> Problem details
Pictures stay out, but every line of the data is copied exactly.

Entries supplied START

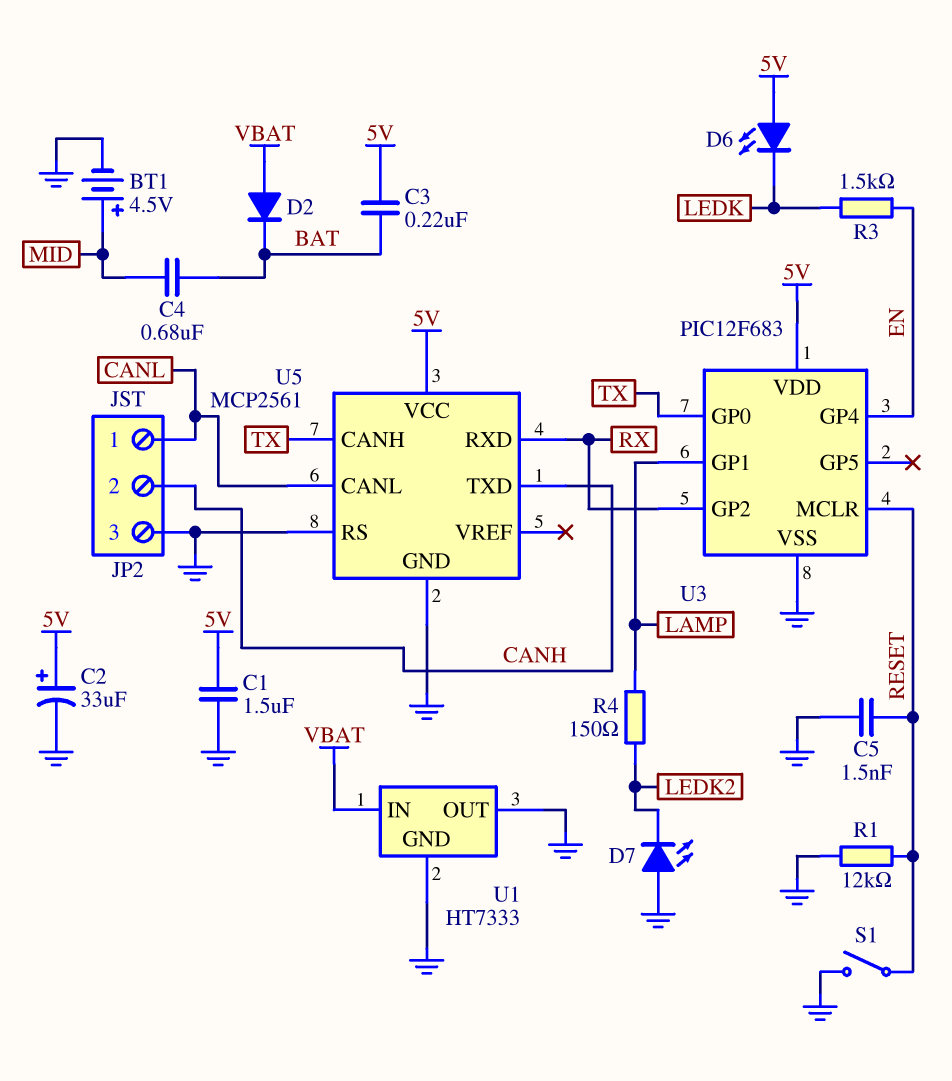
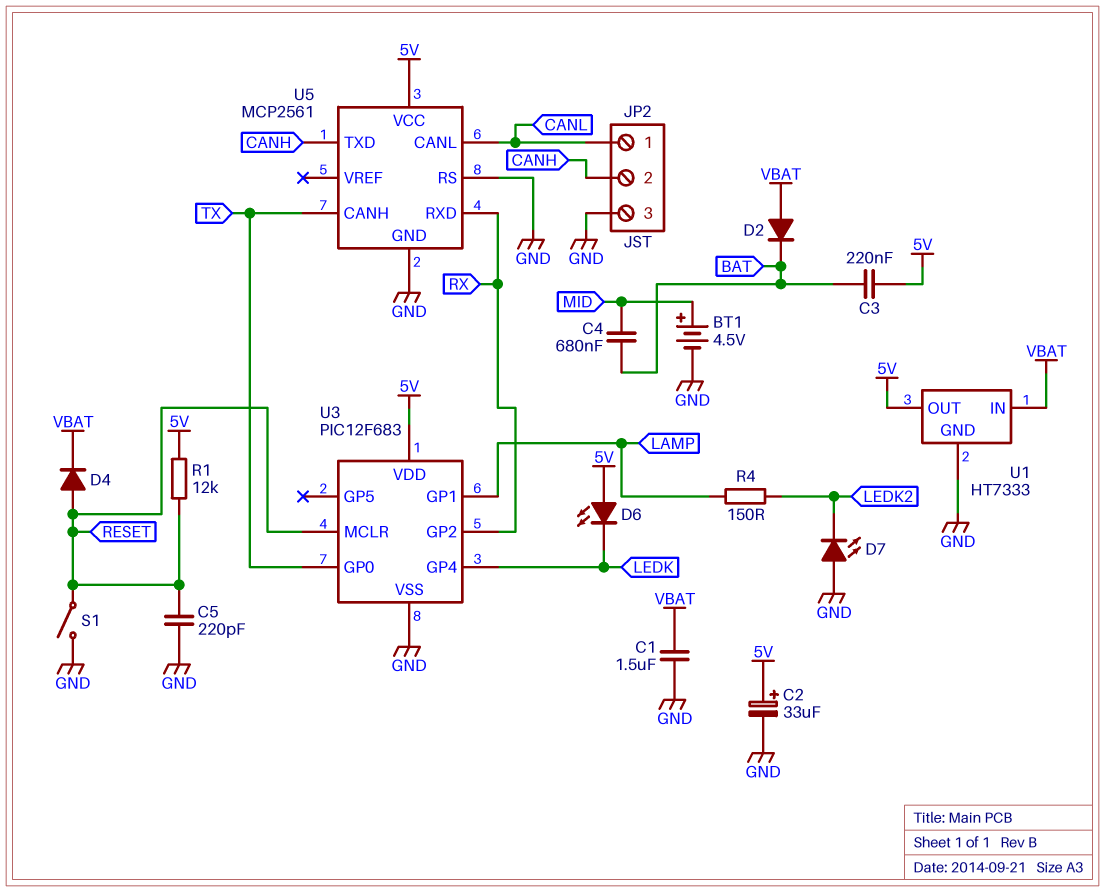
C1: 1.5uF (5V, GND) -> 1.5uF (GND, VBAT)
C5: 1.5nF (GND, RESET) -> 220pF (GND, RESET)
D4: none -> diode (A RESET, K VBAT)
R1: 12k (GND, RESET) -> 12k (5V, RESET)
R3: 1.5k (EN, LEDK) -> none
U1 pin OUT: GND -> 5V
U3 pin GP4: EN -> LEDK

Entries supplied END

> Output of the task
C1: 1.5uF (5V, GND) -> 1.5uF (GND, VBAT)
C5: 1.5nF (GND, RESET) -> 220pF (GND, RESET)
D4: none -> diode (A RESET, K VBAT)
R1: 12k (GND, RESET) -> 12k (5V, RESET)
R3: 1.5k (EN, LEDK) -> none
U1 pin OUT: GND -> 5V
U3 pin GP4: EN -> LEDK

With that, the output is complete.